## YOUR INSTRUCTIONS
Please give the whole listing again exactly, without any of its pictures.

## EXERCISE DATA
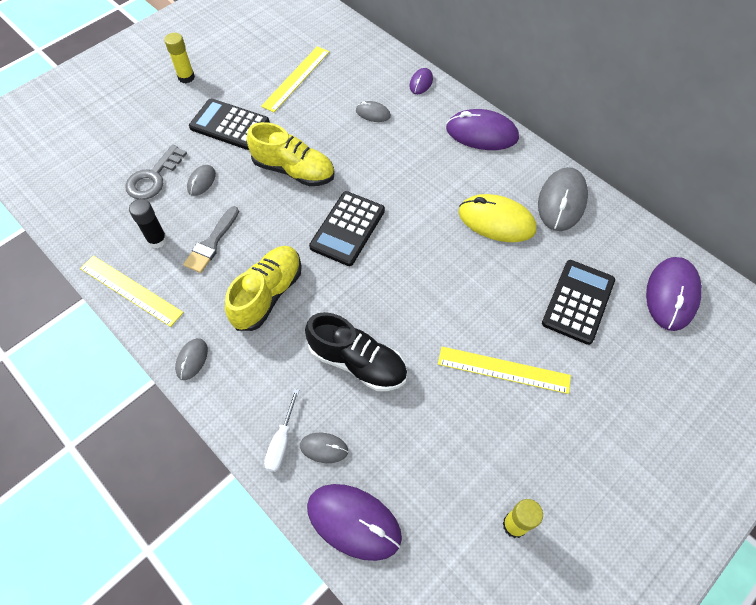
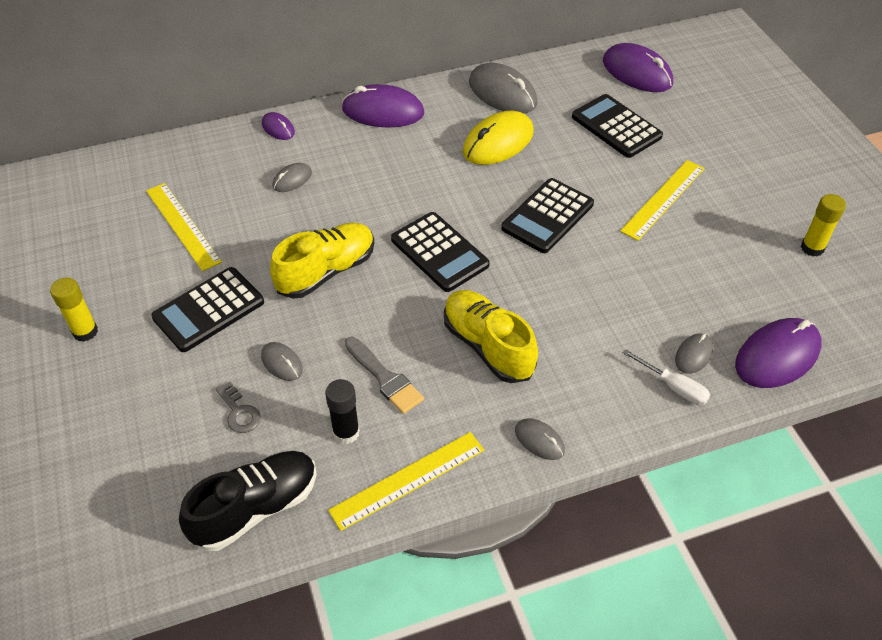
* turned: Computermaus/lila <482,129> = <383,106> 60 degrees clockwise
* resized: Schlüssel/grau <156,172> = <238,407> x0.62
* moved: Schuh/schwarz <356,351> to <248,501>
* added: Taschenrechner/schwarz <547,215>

## COMPLETED TASK
* turned: Computermaus/lila <482,129> = <383,106> 60 degrees clockwise
* resized: Schlüssel/grau <156,172> = <238,407> x0.62
* moved: Schuh/schwarz <356,351> to <248,501>
* added: Taschenrechner/schwarz <547,215>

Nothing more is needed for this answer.